Version comparison data
>>>>>
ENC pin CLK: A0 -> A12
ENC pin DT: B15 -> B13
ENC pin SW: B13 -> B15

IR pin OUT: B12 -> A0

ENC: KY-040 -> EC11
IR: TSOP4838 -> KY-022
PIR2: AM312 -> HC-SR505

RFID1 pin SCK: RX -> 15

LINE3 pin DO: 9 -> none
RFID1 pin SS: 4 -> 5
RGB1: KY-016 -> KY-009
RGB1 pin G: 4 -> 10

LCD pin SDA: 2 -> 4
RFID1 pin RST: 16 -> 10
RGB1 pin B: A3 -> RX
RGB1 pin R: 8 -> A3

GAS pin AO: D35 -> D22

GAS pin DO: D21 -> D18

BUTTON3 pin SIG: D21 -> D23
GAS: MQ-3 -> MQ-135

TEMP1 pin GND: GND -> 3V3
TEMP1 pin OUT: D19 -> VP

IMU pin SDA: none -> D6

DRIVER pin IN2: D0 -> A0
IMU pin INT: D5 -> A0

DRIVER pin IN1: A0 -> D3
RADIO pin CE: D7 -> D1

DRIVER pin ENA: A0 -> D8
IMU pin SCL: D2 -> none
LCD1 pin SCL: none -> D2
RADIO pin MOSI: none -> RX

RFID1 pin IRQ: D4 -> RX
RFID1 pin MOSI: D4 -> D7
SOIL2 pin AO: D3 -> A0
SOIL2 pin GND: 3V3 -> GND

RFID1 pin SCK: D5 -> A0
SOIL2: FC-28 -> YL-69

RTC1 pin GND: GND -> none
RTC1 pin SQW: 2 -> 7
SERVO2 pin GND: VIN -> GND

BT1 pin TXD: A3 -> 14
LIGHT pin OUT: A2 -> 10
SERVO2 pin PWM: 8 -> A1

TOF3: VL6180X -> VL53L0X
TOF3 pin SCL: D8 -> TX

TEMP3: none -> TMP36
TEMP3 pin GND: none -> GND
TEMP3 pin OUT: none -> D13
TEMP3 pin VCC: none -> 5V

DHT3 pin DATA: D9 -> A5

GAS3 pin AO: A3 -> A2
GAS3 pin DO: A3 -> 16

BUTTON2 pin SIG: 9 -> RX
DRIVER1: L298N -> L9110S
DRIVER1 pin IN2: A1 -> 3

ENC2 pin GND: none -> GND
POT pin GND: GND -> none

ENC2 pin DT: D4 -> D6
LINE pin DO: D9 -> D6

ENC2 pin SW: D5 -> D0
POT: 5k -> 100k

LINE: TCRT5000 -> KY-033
<<<<<
■ Work to complete
Where the line with "RFID1 pin IRQ: D4 -> RX" ends, your copy should end too; please return exactly the lines from the first line of the data through it.

■ Result of the task
ENC pin CLK: A0 -> A12
ENC pin DT: B15 -> B13
ENC pin SW: B13 -> B15

IR pin OUT: B12 -> A0

ENC: KY-040 -> EC11
IR: TSOP4838 -> KY-022
PIR2: AM312 -> HC-SR505

RFID1 pin SCK: RX -> 15

LINE3 pin DO: 9 -> none
RFID1 pin SS: 4 -> 5
RGB1: KY-016 -> KY-009
RGB1 pin G: 4 -> 10

LCD pin SDA: 2 -> 4
RFID1 pin RST: 16 -> 10
RGB1 pin B: A3 -> RX
RGB1 pin R: 8 -> A3

GAS pin AO: D35 -> D22

GAS pin DO: D21 -> D18

BUTTON3 pin SIG: D21 -> D23
GAS: MQ-3 -> MQ-135

TEMP1 pin GND: GND -> 3V3
TEMP1 pin OUT: D19 -> VP

IMU pin SDA: none -> D6

DRIVER pin IN2: D0 -> A0
IMU pin INT: D5 -> A0

DRIVER pin IN1: A0 -> D3
RADIO pin CE: D7 -> D1

DRIVER pin ENA: A0 -> D8
IMU pin SCL: D2 -> none
LCD1 pin SCL: none -> D2
RADIO pin MOSI: none -> RX

RFID1 pin IRQ: D4 -> RX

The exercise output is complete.